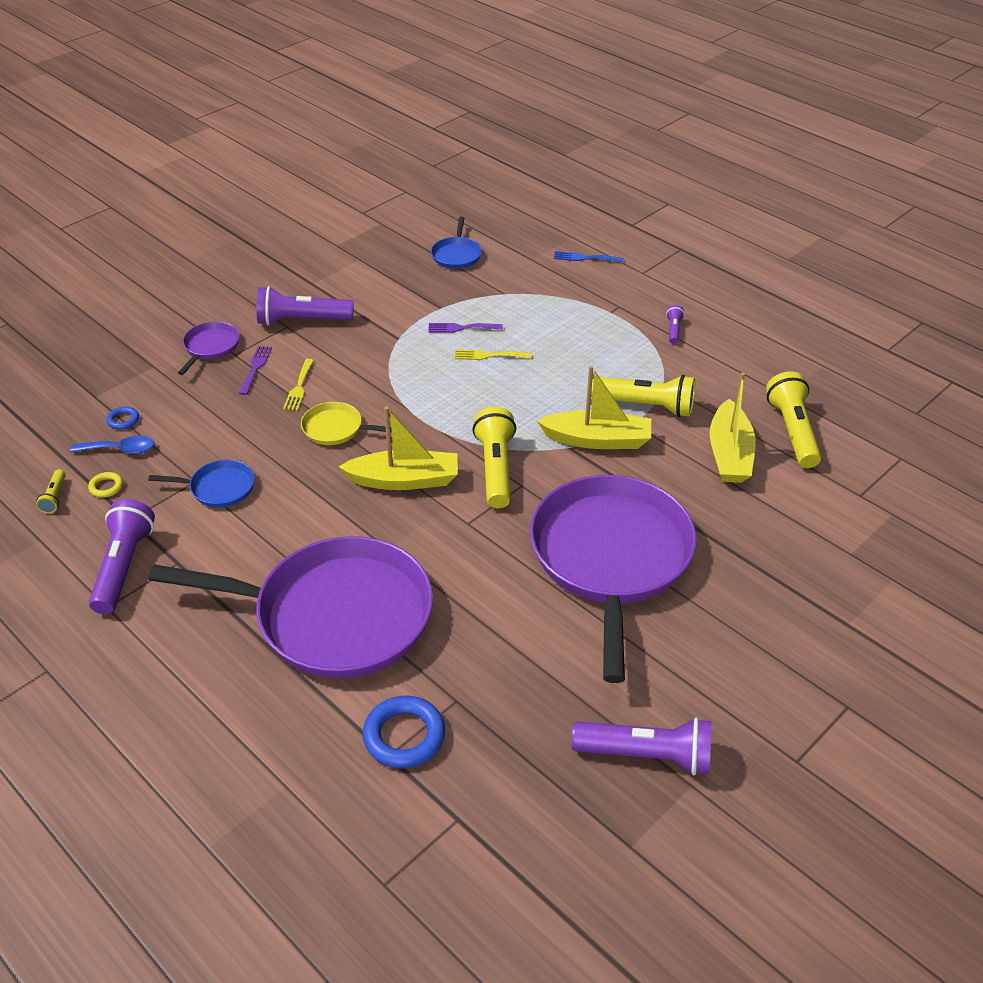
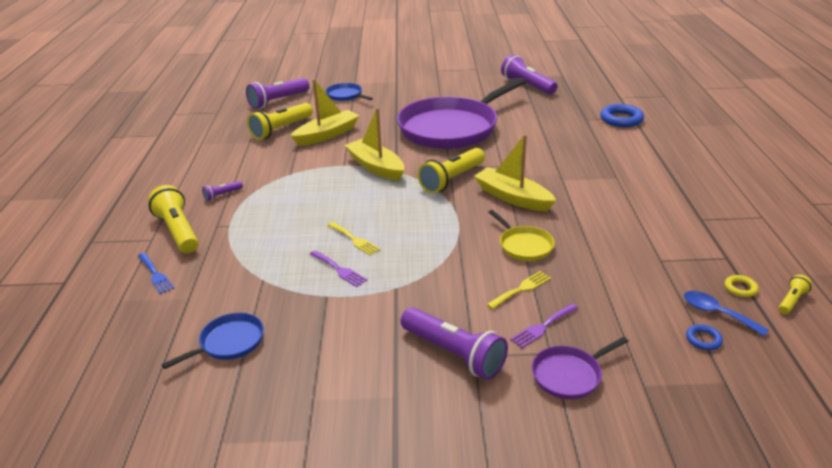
camera: 135 degrees left, 10 degrees down
(124, 566) = (743, 232): purple flashlight -> purple flashlight (278, 101)
(219, 488) = (645, 247): blue pan -> blue pan (345, 95)
(335, 615) = (618, 162): purple pan -> none
(645, 406) = (322, 169): yellow flashlight -> yellow flashlight (178, 231)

★ ★ ★ ★ ★ ★ ★

About this task: Only a number is wanted here: how many lines of the data hold the string "flashlight".

Exercise response: 2